Directions for this task: Which lines below contain "minus"? Copy every one of them.

Task inputs:
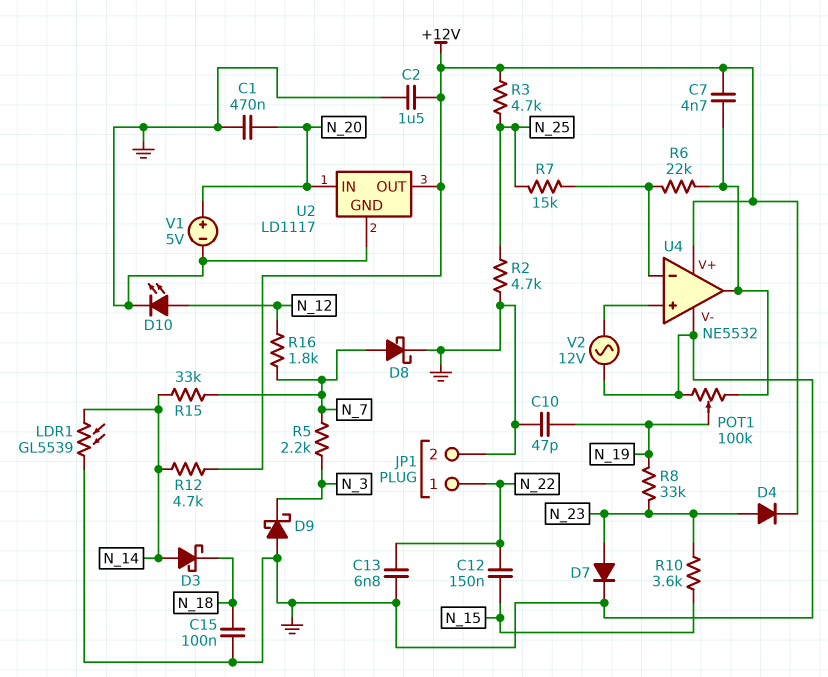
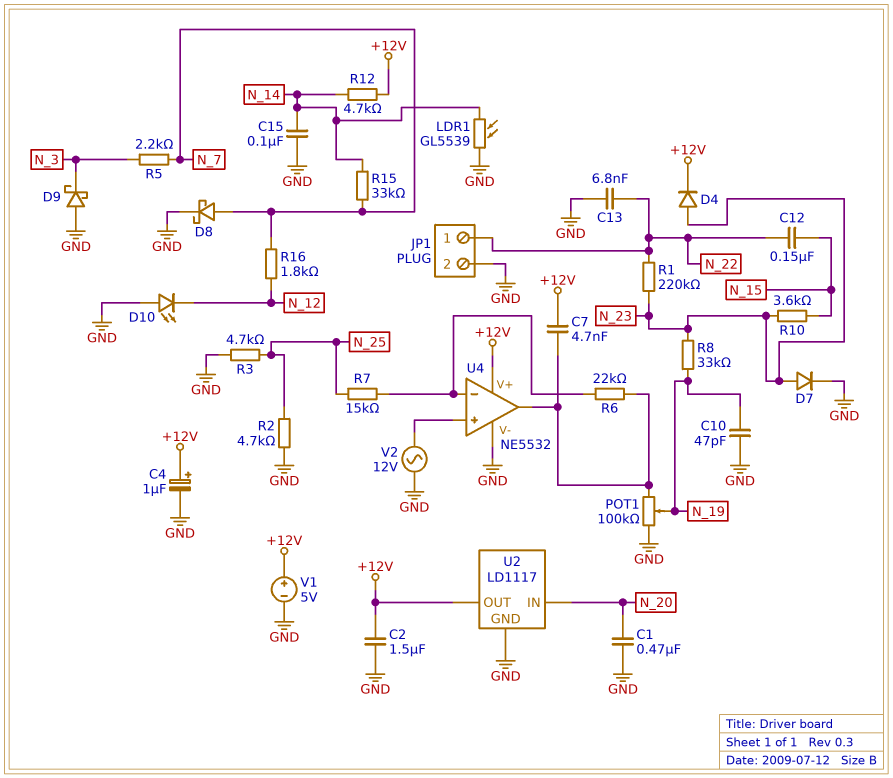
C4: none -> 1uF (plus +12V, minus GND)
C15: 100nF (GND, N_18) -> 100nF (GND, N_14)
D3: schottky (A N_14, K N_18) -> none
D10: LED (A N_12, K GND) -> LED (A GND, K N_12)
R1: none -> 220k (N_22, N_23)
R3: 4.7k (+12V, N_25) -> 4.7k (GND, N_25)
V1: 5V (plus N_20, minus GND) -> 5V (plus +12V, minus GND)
...
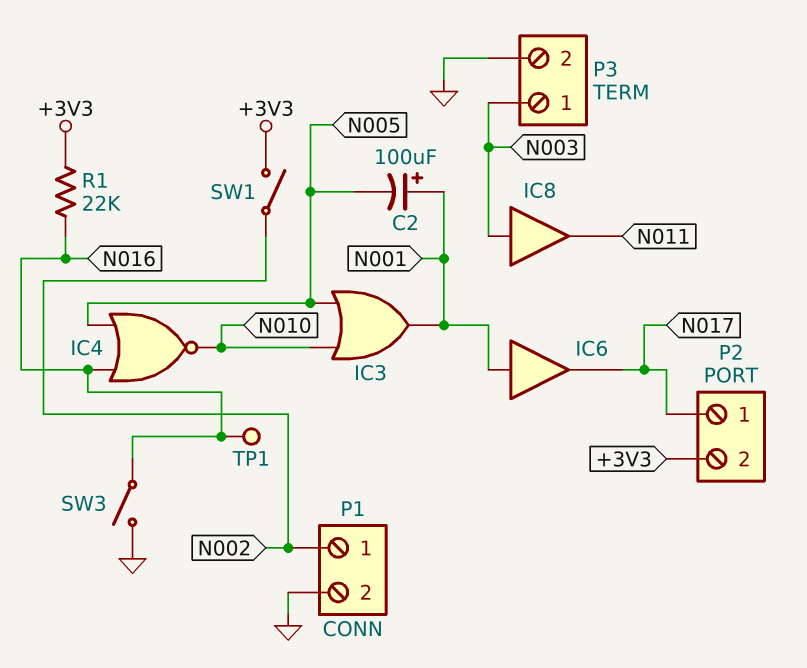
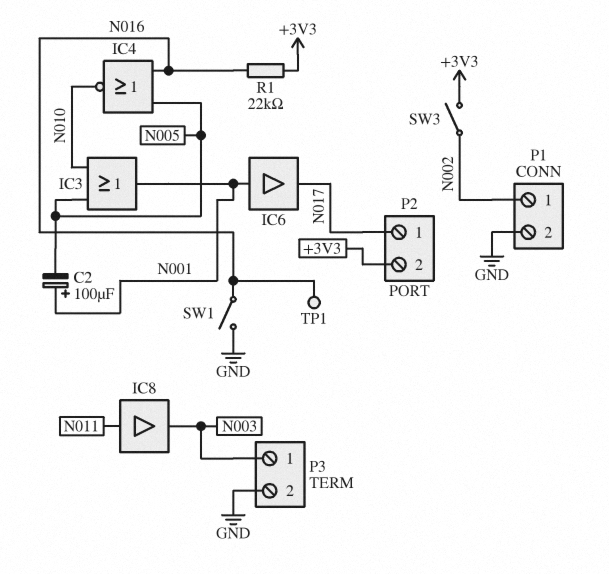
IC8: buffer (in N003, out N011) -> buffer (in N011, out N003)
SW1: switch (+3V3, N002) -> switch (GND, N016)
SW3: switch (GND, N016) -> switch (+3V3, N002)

Result:
C4: none -> 1uF (plus +12V, minus GND)
V1: 5V (plus N_20, minus GND) -> 5V (plus +12V, minus GND)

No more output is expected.